━━━ Records to process

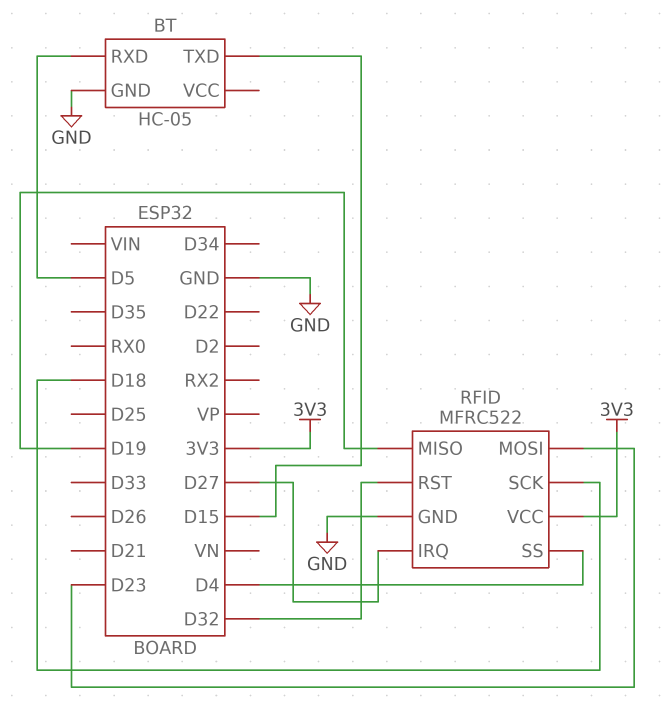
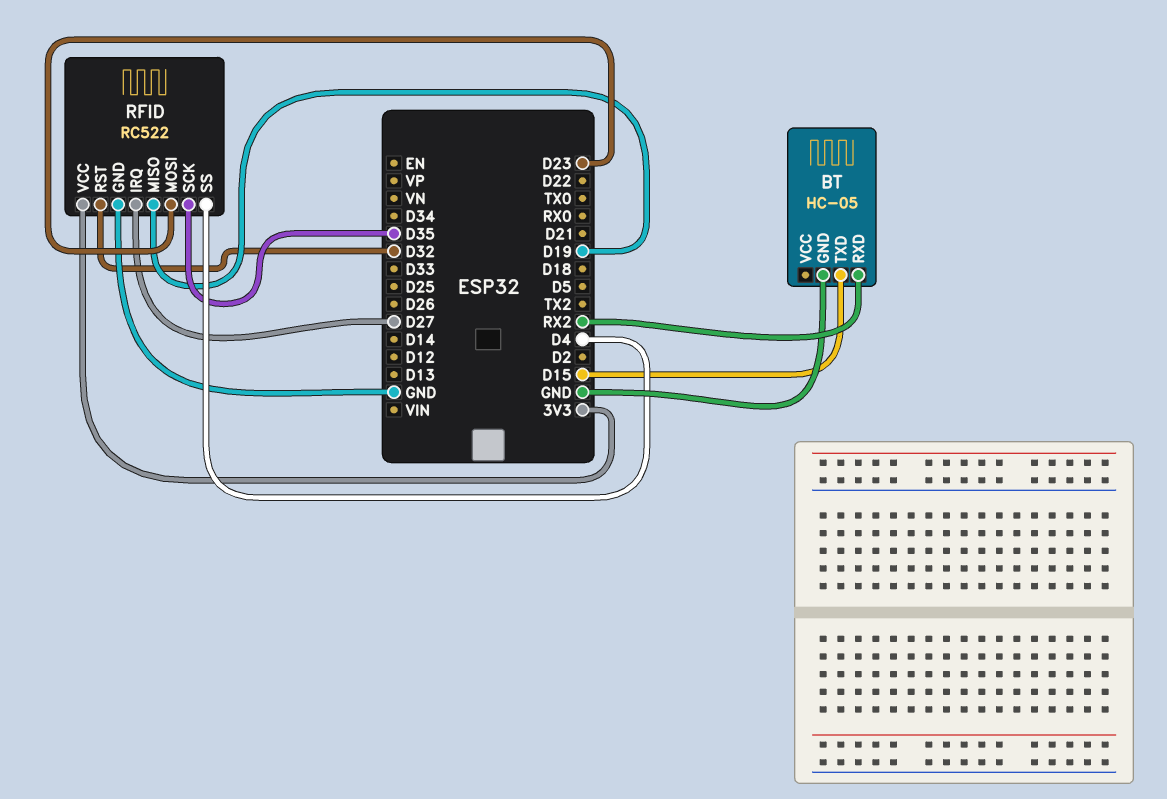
BT pin RXD: D5 -> RX2
RFID: MFRC522 -> RC522
RFID pin SCK: D18 -> D35

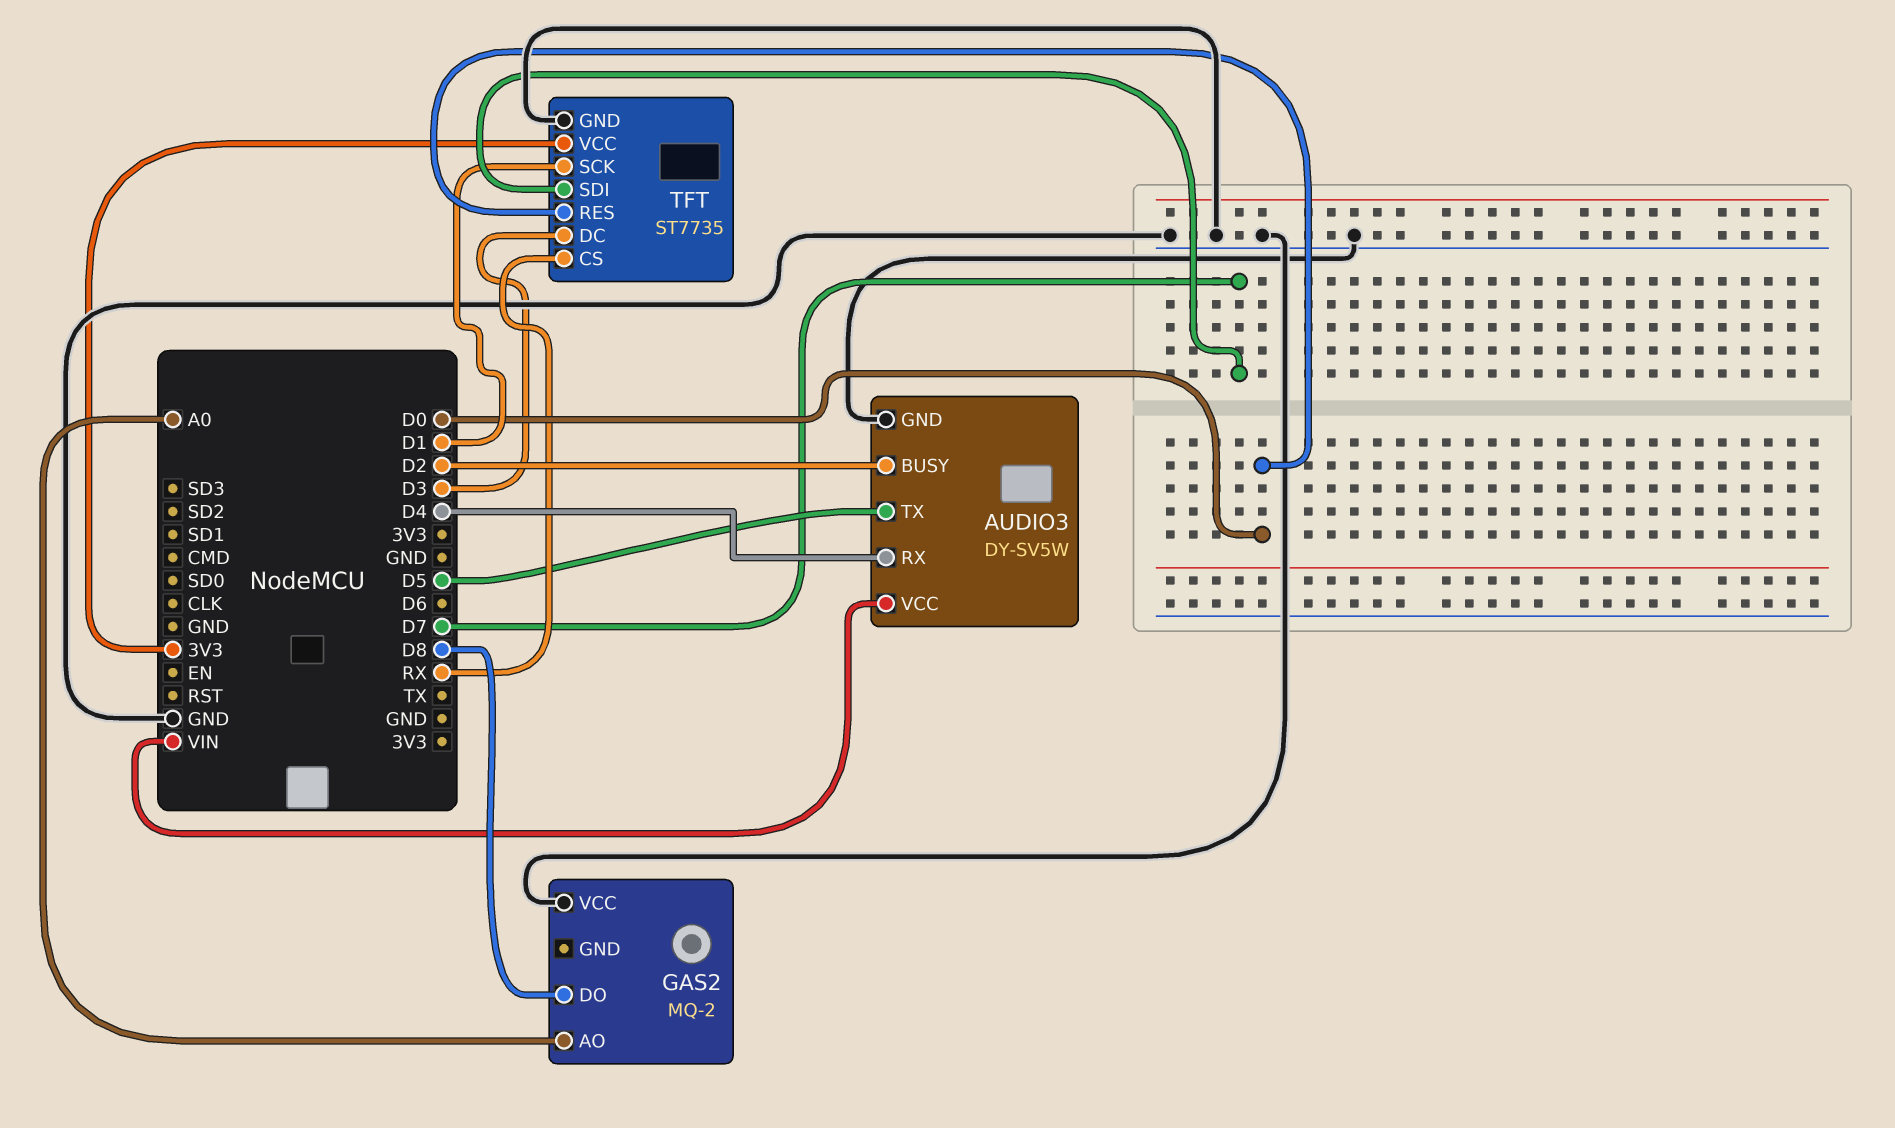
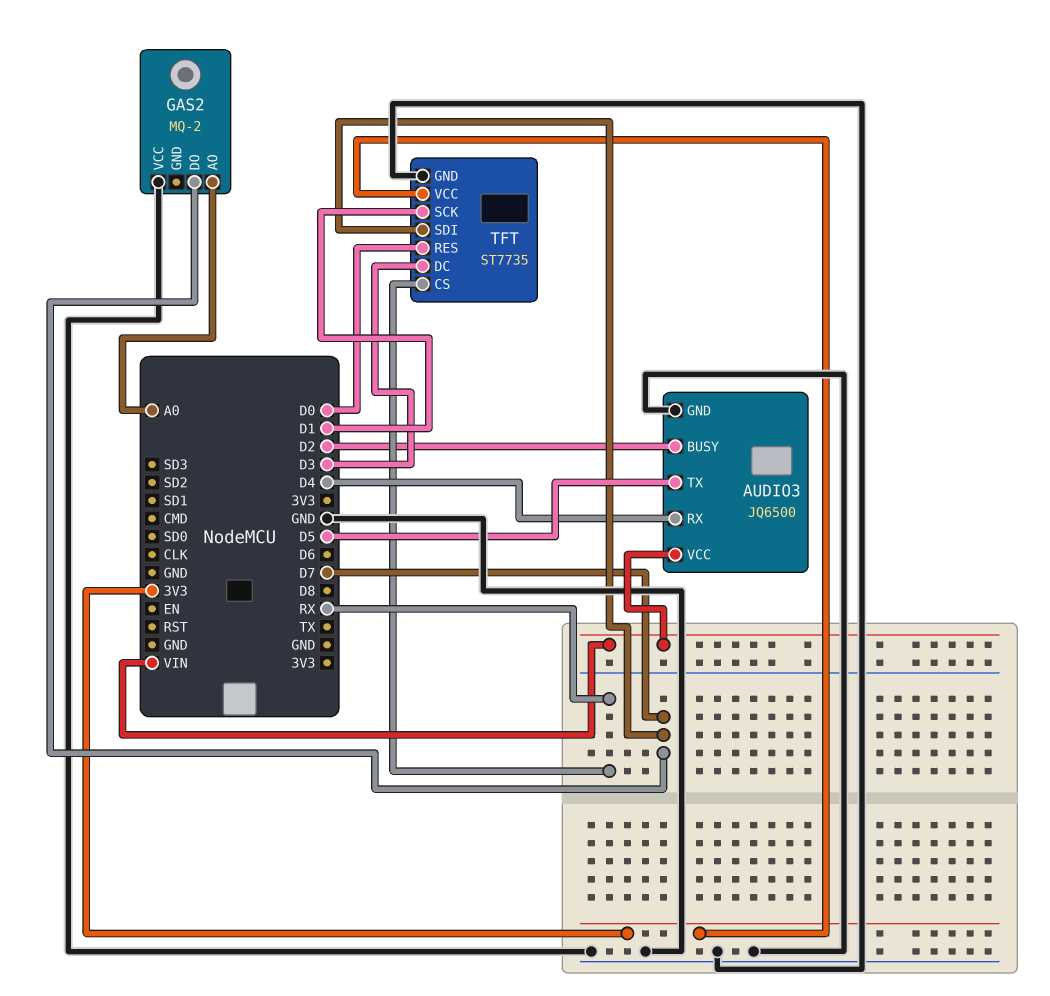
AUDIO3: DY-SV5W -> JQ6500
GAS2 pin DO: D8 -> D7

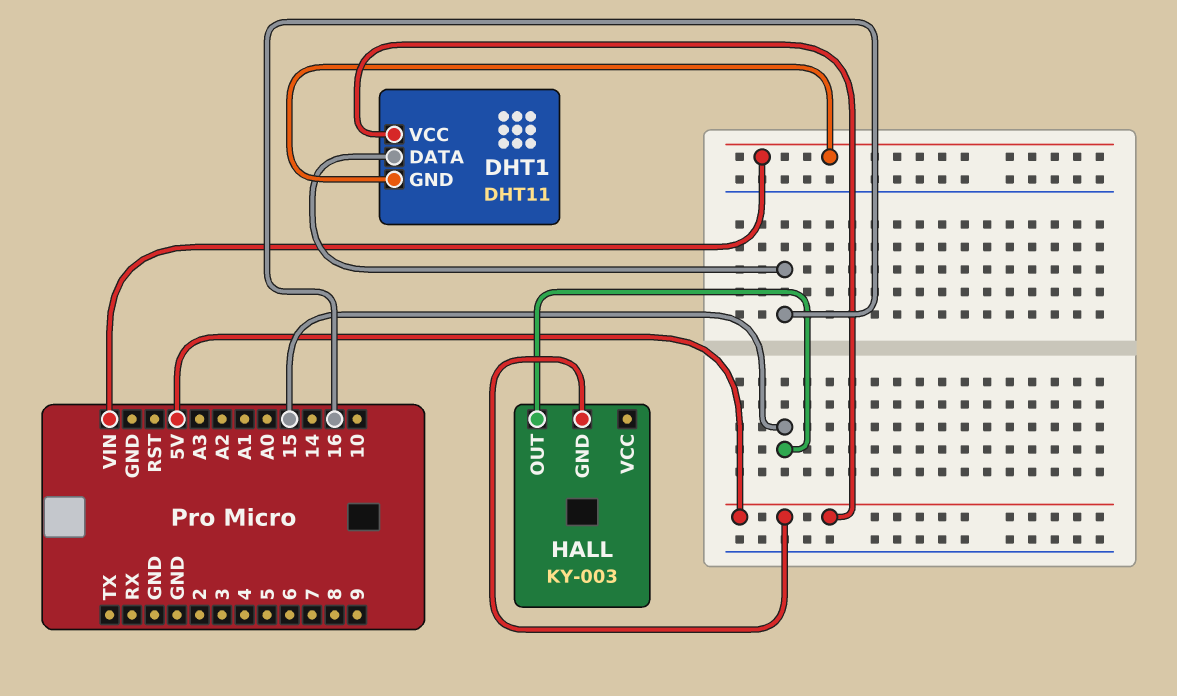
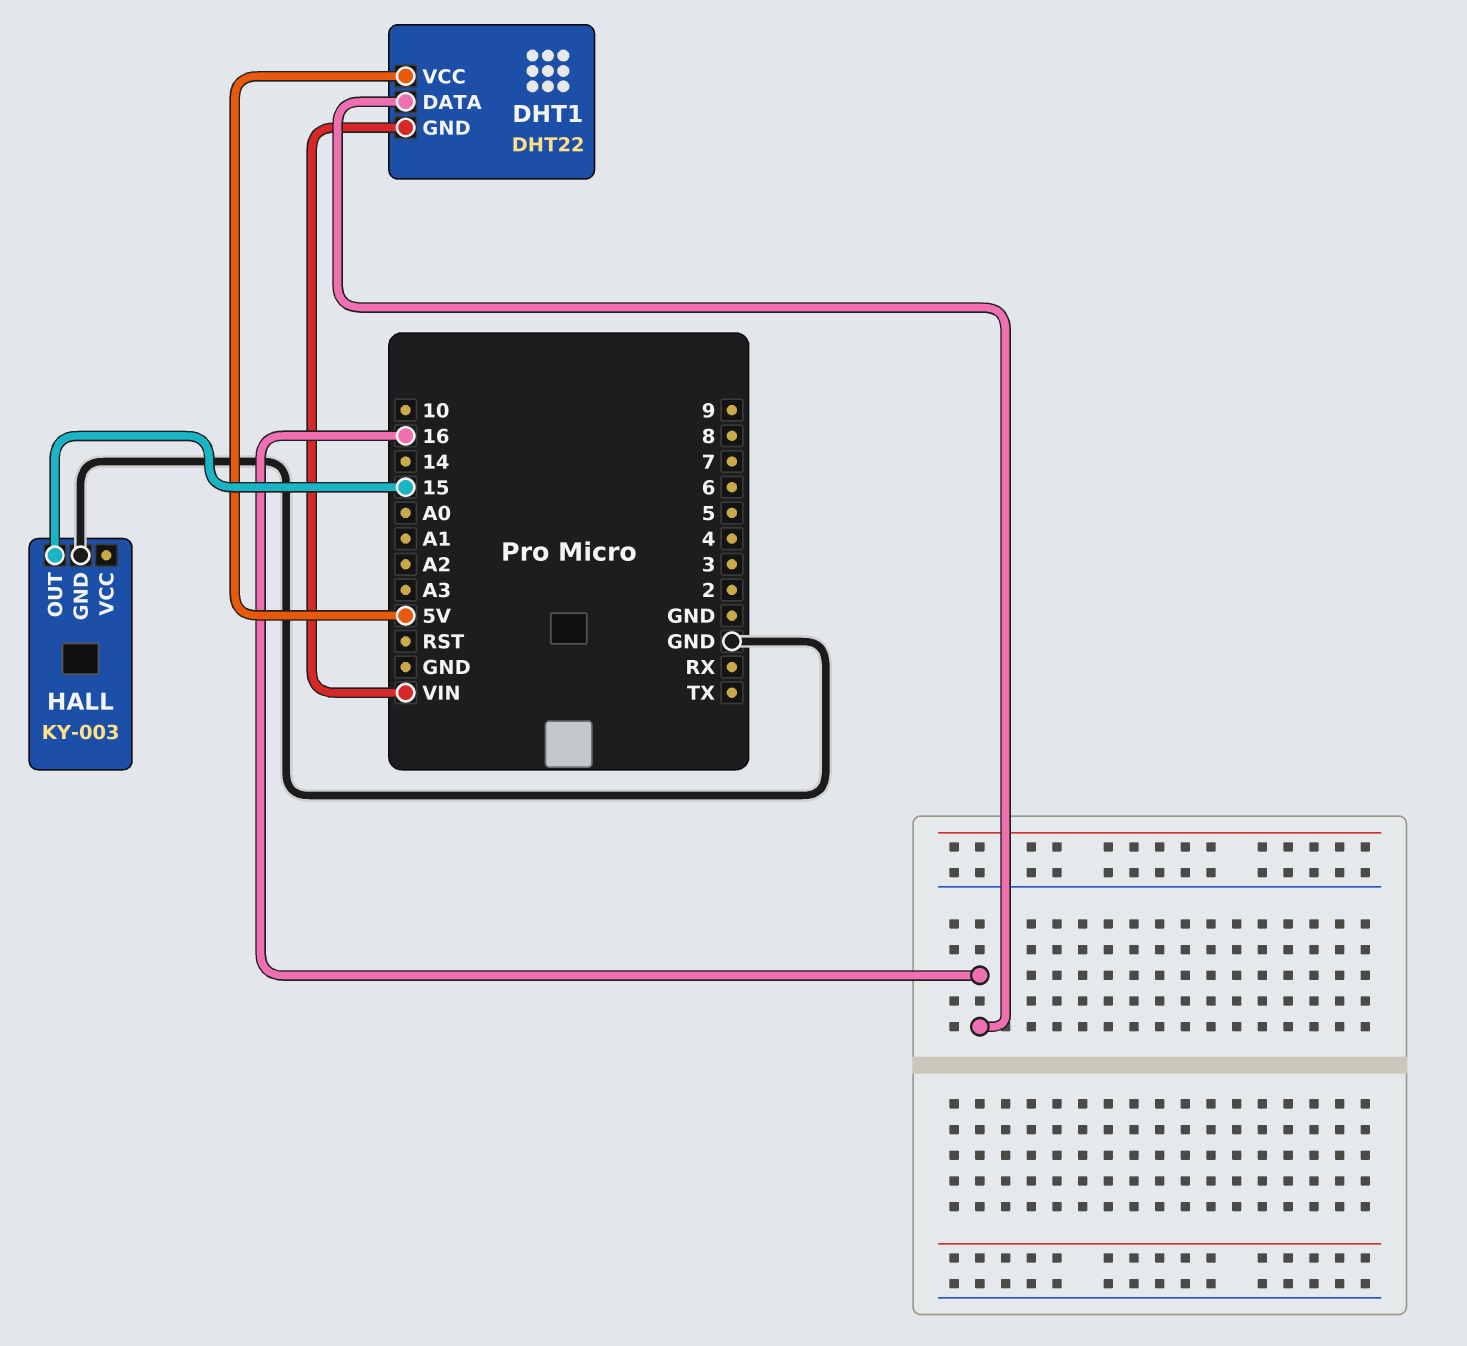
DHT1: DHT11 -> DHT22
HALL pin GND: 5V -> GND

━━━━━━

**Task brief**. A faithful copy of all the entries is required, pictures excluded.

**Response below**.
BT pin RXD: D5 -> RX2
RFID: MFRC522 -> RC522
RFID pin SCK: D18 -> D35

AUDIO3: DY-SV5W -> JQ6500
GAS2 pin DO: D8 -> D7

DHT1: DHT11 -> DHT22
HALL pin GND: 5V -> GND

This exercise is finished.